[ABOUT THIS TASK]
Please copy every line of the data in which the string "schottky" appears.

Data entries
================

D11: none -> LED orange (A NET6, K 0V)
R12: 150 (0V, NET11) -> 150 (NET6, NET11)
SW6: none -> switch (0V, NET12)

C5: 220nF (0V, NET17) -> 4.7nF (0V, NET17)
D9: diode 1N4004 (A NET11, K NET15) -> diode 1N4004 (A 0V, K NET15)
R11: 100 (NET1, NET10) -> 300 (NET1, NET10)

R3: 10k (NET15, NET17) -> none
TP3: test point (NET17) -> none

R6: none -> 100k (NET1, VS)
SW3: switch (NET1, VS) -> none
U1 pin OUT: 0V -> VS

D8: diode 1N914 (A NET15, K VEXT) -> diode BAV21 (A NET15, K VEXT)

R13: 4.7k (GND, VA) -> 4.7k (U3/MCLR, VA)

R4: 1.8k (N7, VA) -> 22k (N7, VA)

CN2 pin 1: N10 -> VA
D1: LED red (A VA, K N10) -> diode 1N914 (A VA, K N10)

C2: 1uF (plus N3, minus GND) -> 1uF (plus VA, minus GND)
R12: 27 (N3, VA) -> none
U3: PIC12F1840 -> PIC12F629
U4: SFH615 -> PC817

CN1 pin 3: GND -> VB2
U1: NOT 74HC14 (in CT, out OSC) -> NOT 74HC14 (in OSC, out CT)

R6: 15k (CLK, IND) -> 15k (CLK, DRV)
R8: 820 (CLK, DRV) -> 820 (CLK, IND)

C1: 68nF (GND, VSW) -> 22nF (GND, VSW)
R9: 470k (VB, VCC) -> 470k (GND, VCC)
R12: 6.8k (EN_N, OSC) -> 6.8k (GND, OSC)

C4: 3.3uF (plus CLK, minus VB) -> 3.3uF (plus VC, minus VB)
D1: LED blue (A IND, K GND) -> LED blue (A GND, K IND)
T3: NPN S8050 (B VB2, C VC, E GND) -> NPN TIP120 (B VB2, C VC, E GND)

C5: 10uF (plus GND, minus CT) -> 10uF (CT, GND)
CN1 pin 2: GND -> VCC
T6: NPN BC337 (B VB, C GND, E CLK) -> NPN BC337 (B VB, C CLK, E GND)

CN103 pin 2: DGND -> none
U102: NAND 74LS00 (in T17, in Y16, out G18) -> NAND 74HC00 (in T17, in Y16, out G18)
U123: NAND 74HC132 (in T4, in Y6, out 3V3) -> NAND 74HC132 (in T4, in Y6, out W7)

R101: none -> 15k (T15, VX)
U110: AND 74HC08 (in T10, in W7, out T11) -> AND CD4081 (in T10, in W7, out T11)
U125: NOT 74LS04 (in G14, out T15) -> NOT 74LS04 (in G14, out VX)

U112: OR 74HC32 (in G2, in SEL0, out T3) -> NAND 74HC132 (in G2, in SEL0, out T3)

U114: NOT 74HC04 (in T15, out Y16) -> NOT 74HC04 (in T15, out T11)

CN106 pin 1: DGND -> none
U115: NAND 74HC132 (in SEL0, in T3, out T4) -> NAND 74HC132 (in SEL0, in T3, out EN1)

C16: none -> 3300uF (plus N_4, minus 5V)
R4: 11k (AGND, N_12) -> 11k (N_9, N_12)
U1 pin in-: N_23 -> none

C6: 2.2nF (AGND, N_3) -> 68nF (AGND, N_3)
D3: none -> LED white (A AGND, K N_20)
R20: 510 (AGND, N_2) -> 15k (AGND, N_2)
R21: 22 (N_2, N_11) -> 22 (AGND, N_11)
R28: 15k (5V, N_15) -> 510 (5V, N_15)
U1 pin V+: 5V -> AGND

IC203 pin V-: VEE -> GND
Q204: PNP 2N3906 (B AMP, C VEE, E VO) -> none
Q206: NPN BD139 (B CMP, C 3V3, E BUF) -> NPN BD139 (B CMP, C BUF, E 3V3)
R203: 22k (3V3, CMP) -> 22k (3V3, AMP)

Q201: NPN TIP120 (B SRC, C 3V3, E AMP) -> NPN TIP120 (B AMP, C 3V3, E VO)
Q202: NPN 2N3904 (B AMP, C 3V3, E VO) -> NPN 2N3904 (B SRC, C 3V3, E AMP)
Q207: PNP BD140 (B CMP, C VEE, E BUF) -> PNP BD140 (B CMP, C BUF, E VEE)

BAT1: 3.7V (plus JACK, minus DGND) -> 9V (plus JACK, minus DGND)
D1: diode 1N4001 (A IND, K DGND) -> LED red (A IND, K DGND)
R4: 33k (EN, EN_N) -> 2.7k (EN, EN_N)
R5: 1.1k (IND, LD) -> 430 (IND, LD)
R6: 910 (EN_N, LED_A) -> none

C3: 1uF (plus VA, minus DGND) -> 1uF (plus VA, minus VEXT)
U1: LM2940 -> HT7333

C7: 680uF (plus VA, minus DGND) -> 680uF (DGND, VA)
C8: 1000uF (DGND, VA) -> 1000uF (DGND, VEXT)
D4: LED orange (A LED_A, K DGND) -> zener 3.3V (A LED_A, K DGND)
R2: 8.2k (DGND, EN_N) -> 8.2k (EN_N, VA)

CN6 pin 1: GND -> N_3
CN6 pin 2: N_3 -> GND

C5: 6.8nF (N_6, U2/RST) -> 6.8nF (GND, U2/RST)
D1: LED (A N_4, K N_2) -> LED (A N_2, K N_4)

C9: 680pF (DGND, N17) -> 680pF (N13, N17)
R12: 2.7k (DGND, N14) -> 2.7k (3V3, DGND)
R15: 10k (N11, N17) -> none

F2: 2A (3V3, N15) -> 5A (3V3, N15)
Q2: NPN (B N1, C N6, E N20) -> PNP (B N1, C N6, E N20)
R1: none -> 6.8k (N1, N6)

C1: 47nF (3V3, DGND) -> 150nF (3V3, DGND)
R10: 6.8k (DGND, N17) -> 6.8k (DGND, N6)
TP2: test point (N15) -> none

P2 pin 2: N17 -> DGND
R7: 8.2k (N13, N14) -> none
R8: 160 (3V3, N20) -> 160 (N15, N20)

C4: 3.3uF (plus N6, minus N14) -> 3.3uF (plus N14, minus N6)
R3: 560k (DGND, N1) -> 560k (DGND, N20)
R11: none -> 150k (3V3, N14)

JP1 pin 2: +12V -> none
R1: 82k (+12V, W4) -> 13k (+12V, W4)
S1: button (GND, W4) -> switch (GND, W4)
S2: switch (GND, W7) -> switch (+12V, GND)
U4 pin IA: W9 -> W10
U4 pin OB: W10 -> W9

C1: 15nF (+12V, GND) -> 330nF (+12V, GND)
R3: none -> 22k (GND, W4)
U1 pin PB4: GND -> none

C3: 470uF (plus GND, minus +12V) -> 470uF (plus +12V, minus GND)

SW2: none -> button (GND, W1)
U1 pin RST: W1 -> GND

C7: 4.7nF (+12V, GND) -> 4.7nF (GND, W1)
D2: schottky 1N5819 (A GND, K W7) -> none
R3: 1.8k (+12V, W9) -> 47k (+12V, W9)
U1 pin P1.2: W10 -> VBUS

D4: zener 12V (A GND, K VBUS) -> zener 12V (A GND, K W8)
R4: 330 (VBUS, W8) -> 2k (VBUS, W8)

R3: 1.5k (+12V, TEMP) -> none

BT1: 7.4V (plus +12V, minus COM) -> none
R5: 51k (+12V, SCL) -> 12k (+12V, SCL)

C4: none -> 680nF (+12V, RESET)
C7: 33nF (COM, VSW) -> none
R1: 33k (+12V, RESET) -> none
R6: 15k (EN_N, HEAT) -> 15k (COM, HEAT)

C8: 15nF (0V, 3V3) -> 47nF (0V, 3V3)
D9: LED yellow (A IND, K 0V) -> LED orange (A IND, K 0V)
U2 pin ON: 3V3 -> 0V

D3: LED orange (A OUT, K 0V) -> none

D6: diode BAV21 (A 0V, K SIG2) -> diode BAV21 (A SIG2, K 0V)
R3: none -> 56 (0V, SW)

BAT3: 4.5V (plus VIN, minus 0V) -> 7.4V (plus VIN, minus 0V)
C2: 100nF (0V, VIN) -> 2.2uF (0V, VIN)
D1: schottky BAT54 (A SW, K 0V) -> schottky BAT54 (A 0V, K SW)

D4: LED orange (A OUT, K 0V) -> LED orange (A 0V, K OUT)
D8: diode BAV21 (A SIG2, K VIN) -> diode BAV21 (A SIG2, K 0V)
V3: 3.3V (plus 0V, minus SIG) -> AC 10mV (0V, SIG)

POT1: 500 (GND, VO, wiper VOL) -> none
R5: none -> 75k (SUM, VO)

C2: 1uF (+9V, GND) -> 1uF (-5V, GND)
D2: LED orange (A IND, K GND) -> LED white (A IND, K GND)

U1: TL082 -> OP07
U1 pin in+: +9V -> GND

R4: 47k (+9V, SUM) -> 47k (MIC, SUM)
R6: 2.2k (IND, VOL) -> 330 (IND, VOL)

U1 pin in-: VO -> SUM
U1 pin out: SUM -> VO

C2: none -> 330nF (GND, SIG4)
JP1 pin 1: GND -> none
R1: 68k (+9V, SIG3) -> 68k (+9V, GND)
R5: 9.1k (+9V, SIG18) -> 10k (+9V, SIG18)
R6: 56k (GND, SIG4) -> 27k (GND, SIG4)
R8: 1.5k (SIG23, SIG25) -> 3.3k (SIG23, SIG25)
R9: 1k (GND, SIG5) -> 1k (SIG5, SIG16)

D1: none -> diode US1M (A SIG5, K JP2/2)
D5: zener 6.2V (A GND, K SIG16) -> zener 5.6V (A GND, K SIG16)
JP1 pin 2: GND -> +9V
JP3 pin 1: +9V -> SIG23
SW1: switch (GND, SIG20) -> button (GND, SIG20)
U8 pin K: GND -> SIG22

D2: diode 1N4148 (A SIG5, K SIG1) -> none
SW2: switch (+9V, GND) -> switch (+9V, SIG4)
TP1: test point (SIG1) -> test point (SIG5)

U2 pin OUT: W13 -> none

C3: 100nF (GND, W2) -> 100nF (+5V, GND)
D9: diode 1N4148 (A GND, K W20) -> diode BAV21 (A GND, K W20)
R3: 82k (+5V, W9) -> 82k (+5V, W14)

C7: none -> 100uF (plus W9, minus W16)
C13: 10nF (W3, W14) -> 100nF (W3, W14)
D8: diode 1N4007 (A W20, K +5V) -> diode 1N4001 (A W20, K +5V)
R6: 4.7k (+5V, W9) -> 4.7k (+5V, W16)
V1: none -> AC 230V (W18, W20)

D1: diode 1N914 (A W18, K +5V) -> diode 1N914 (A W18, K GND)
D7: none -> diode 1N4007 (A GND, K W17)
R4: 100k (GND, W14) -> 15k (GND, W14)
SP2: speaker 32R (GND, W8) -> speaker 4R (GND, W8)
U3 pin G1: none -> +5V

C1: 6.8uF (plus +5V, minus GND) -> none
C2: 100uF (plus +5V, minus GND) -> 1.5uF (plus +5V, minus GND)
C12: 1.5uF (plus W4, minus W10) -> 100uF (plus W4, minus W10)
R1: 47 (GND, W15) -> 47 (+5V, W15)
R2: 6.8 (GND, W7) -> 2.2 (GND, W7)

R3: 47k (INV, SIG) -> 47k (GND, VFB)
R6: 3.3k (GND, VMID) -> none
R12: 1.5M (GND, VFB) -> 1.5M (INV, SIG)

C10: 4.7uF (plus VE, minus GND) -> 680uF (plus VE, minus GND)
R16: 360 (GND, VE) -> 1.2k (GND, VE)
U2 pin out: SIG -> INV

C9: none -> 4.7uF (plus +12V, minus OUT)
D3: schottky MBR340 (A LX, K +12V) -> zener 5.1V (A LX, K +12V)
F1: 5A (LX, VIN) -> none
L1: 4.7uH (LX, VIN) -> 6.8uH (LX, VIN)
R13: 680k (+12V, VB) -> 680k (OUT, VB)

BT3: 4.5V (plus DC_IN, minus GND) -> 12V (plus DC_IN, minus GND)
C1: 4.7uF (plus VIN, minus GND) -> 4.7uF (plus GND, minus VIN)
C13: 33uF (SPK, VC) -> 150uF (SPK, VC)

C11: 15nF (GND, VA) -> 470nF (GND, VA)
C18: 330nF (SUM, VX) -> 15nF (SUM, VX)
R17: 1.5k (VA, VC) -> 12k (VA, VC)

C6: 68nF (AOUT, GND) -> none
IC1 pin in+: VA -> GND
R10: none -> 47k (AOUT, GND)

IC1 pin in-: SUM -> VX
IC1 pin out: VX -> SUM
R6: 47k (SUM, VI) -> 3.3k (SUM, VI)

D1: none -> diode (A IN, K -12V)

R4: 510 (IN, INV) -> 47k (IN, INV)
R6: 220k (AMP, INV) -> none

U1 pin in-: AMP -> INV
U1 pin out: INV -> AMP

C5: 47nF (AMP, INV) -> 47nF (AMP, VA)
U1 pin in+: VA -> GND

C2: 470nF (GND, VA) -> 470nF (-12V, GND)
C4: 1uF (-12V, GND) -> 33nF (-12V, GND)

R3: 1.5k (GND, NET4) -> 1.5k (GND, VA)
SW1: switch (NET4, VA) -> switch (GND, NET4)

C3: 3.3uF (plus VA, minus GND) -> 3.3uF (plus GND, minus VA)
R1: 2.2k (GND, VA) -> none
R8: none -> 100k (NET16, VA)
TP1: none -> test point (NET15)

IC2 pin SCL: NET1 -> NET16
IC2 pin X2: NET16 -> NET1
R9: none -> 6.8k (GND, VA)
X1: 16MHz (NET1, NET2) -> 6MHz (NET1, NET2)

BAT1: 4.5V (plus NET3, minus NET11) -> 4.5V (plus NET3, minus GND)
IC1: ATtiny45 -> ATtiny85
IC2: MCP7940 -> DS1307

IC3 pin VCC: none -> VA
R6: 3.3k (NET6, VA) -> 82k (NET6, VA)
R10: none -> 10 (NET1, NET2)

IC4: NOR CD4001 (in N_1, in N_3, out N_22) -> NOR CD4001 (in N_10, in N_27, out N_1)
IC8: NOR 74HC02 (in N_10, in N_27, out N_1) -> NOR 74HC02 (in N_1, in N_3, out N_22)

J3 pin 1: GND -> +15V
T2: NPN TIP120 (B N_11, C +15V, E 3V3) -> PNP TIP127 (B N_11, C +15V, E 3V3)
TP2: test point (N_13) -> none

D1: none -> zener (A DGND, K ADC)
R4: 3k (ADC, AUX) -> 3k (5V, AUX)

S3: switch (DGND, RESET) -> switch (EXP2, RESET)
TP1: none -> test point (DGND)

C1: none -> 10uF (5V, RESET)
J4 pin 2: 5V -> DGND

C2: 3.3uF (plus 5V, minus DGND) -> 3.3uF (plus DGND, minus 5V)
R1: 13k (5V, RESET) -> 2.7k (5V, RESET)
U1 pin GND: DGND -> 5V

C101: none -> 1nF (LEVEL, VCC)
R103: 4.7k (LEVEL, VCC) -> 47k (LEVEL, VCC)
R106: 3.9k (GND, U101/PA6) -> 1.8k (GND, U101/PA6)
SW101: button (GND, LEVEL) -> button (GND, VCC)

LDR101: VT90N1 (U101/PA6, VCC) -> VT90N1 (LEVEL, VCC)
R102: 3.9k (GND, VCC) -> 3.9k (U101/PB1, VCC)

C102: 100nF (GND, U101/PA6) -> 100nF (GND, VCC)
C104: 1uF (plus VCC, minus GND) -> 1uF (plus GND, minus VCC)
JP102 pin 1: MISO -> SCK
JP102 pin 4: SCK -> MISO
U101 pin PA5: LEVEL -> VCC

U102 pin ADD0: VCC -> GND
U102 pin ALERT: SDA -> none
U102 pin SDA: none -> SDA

================

[OUTPUT OF THE TASK]
D2: schottky 1N5819 (A GND, K W7) -> none
D1: schottky BAT54 (A SW, K 0V) -> schottky BAT54 (A 0V, K SW)
D3: schottky MBR340 (A LX, K +12V) -> zener 5.1V (A LX, K +12V)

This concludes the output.